■ **WHAT NEEDS TO BE DONE**
From the data that follows, print exactly the lines starting at the one containing "ash-grey plane (3rd from left)" and ending at the one containing "ash-grey carton"; include both of them and nothing more.
——————————
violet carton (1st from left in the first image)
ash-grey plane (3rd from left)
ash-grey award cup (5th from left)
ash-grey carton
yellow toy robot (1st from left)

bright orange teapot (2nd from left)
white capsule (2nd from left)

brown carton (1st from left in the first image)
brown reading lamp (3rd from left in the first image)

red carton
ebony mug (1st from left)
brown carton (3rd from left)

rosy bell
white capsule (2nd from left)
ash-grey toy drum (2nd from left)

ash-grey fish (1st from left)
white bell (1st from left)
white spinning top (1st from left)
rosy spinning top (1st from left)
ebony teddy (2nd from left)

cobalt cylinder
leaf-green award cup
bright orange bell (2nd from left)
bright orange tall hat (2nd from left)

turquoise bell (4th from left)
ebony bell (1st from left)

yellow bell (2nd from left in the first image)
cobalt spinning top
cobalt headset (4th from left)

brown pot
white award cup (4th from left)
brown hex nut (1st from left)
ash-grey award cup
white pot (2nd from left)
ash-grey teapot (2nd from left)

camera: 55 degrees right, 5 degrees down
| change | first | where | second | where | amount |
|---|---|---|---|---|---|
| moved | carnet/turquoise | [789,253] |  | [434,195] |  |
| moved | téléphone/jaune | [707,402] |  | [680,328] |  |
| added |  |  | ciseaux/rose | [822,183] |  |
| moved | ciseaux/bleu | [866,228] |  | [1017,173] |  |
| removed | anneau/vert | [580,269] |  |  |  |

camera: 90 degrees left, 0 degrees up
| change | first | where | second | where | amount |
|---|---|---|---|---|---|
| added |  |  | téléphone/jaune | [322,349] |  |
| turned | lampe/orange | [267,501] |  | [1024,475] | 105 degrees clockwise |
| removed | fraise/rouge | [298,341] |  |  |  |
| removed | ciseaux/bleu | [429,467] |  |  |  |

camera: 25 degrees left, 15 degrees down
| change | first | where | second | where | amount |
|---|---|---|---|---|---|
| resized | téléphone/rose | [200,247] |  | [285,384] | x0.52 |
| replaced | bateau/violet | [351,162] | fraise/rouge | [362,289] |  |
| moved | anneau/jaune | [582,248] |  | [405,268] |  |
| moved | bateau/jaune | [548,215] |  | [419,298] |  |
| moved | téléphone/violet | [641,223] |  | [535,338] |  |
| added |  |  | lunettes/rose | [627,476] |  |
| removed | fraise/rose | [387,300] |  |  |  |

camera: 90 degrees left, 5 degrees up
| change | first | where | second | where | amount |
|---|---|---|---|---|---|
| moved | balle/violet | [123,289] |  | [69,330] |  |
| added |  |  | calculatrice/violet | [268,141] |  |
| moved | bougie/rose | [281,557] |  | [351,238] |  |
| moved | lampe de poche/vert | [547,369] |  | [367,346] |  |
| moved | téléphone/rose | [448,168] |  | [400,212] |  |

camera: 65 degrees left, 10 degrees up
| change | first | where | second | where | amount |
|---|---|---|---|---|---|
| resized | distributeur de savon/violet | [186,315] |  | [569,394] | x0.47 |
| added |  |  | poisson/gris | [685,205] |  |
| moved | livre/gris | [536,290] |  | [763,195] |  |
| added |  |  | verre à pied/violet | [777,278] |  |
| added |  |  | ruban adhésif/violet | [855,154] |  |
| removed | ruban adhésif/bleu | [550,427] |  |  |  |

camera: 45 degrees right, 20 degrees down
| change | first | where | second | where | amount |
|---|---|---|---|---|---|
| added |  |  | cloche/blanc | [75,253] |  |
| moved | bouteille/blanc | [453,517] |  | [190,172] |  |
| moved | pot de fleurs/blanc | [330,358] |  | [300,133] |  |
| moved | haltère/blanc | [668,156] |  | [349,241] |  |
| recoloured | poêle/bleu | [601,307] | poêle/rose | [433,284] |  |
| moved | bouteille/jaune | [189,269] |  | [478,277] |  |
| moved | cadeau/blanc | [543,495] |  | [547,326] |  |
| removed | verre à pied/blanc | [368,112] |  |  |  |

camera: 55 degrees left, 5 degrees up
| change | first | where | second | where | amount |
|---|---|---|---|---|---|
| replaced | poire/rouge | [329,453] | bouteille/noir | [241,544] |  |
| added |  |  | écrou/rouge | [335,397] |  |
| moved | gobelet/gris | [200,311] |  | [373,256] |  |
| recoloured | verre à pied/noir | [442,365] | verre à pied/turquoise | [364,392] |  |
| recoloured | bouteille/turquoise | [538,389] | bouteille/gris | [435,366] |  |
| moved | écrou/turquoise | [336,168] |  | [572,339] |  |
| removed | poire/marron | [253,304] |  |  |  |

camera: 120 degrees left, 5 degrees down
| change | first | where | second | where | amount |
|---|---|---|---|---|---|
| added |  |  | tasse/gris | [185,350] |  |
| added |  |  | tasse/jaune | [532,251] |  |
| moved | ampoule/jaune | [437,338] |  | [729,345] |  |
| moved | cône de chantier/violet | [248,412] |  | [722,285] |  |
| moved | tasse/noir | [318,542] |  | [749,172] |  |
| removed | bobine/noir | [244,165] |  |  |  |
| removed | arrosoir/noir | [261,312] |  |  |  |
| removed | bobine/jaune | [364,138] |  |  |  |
——————————
■ **EXERCISE OUTPUT**
ash-grey plane (3rd from left)
ash-grey award cup (5th from left)
ash-grey carton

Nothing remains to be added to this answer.